WHAT THE TASK ASKS >> Would you print exactly the lines that begin the listing and continue through the line holding "green hexagon: (135, 43)"? No pictures, please.

★ ★ ★ ★

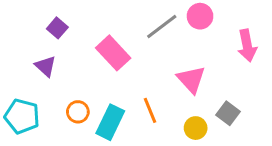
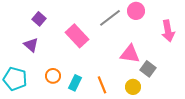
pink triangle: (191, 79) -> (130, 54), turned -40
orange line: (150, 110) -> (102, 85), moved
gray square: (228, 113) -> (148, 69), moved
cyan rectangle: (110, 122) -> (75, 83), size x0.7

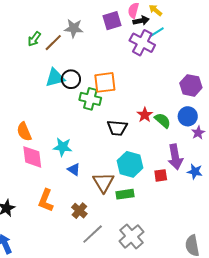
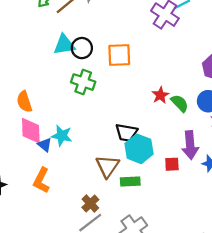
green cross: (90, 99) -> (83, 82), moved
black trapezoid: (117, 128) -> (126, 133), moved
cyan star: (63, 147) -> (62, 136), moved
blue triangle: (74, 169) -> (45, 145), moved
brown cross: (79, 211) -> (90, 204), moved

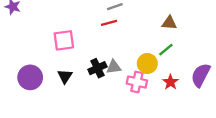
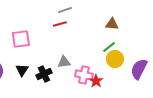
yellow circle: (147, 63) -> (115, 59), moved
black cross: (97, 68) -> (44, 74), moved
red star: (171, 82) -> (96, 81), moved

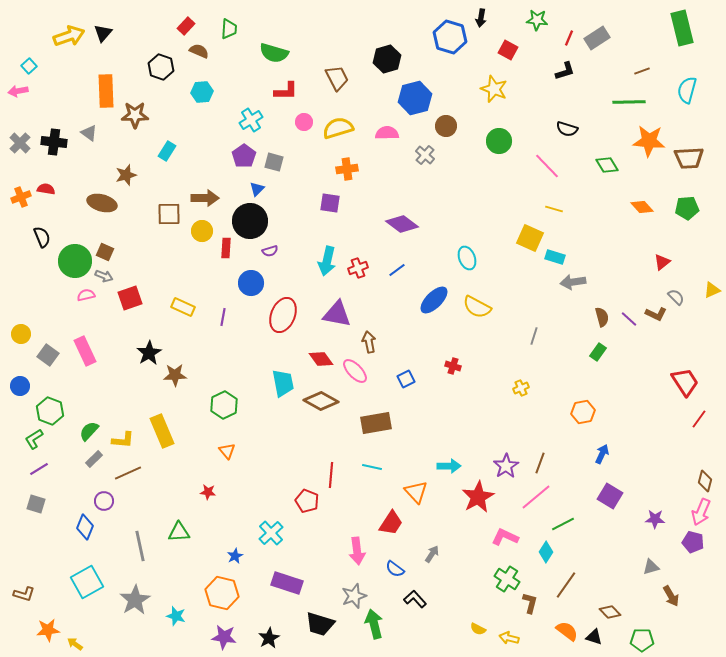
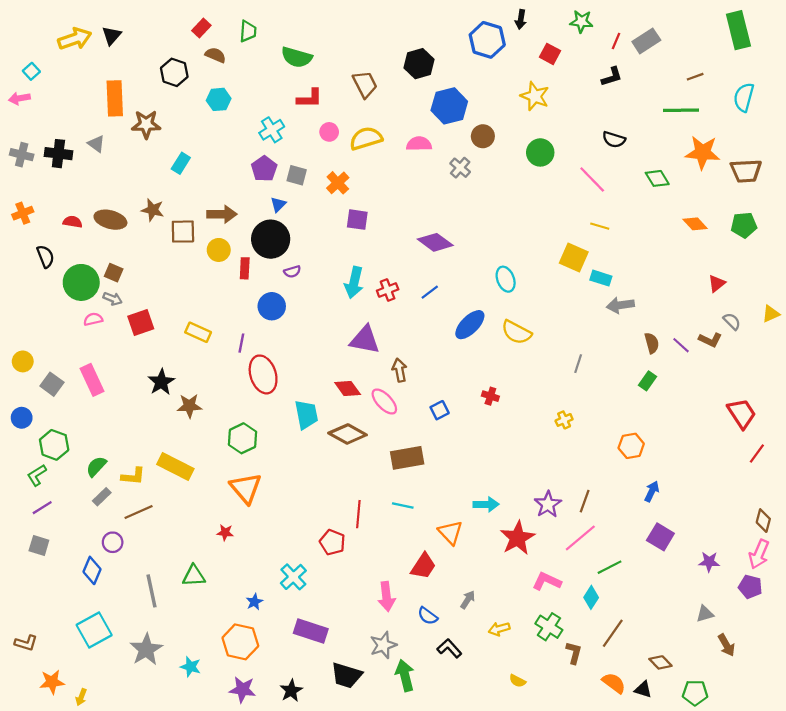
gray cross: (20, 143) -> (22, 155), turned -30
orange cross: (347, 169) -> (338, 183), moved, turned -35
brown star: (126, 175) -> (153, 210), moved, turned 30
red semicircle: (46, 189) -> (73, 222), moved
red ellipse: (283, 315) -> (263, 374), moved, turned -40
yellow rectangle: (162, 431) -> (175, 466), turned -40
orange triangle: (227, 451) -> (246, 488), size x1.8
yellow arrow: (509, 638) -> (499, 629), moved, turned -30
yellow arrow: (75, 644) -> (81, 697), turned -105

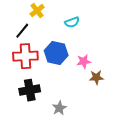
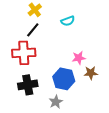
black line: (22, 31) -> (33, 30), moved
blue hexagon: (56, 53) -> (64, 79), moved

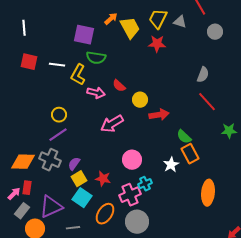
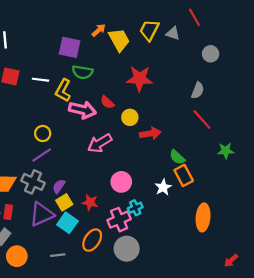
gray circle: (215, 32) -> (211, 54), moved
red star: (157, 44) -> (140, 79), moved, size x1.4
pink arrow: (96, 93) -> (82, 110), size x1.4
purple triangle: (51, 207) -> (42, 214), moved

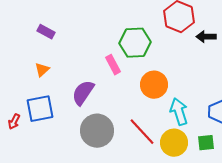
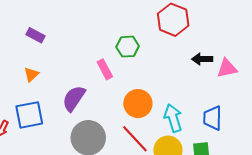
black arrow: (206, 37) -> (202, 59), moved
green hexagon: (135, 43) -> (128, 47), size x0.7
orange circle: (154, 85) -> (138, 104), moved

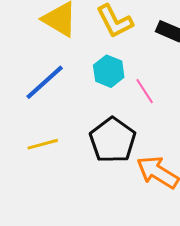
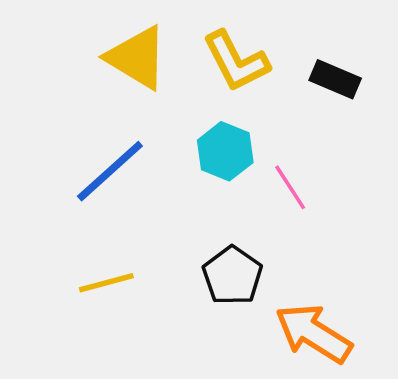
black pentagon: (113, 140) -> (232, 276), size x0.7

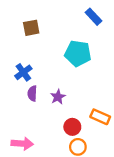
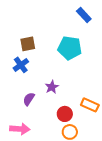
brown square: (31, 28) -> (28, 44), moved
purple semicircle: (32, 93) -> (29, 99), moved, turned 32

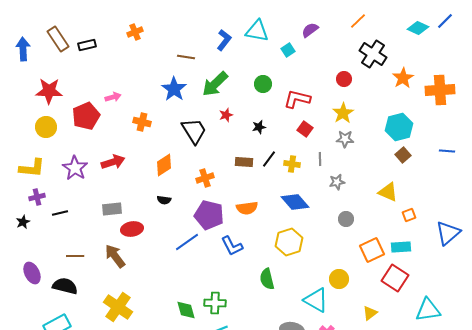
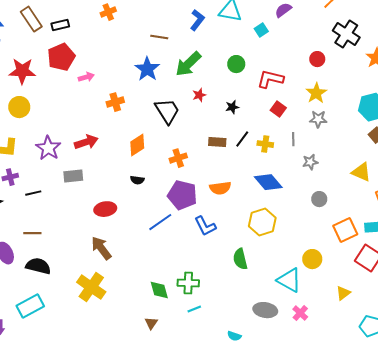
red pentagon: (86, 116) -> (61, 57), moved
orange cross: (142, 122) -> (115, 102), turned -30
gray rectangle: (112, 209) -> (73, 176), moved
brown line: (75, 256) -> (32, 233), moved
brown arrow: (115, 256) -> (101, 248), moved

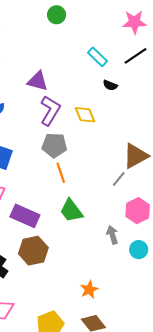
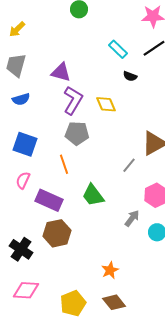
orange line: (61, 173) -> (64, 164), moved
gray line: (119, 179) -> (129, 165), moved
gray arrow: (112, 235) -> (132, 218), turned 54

★ ★ ★ ★

RESPONSE AREA >>
pink triangle: (191, 79) -> (130, 54), turned -40
orange line: (150, 110) -> (102, 85), moved
gray square: (228, 113) -> (148, 69), moved
cyan rectangle: (110, 122) -> (75, 83), size x0.7

green cross: (90, 99) -> (83, 82), moved
black trapezoid: (117, 128) -> (126, 133), moved
cyan star: (63, 147) -> (62, 136), moved
blue triangle: (74, 169) -> (45, 145), moved
brown cross: (79, 211) -> (90, 204), moved

yellow circle: (147, 63) -> (115, 59), moved
black cross: (97, 68) -> (44, 74), moved
red star: (171, 82) -> (96, 81), moved

gray cross: (20, 143) -> (22, 155), turned -30
orange cross: (347, 169) -> (338, 183), moved, turned -35
brown star: (126, 175) -> (153, 210), moved, turned 30
red semicircle: (46, 189) -> (73, 222), moved
red ellipse: (283, 315) -> (263, 374), moved, turned -40
yellow rectangle: (162, 431) -> (175, 466), turned -40
orange triangle: (227, 451) -> (246, 488), size x1.8
yellow arrow: (509, 638) -> (499, 629), moved, turned -30
yellow arrow: (75, 644) -> (81, 697), turned -105

black line: (22, 31) -> (33, 30), moved
blue hexagon: (56, 53) -> (64, 79), moved

gray circle: (215, 32) -> (211, 54), moved
red star: (157, 44) -> (140, 79), moved, size x1.4
pink arrow: (96, 93) -> (82, 110), size x1.4
purple triangle: (51, 207) -> (42, 214), moved

black arrow: (206, 37) -> (202, 59), moved
green hexagon: (135, 43) -> (128, 47), size x0.7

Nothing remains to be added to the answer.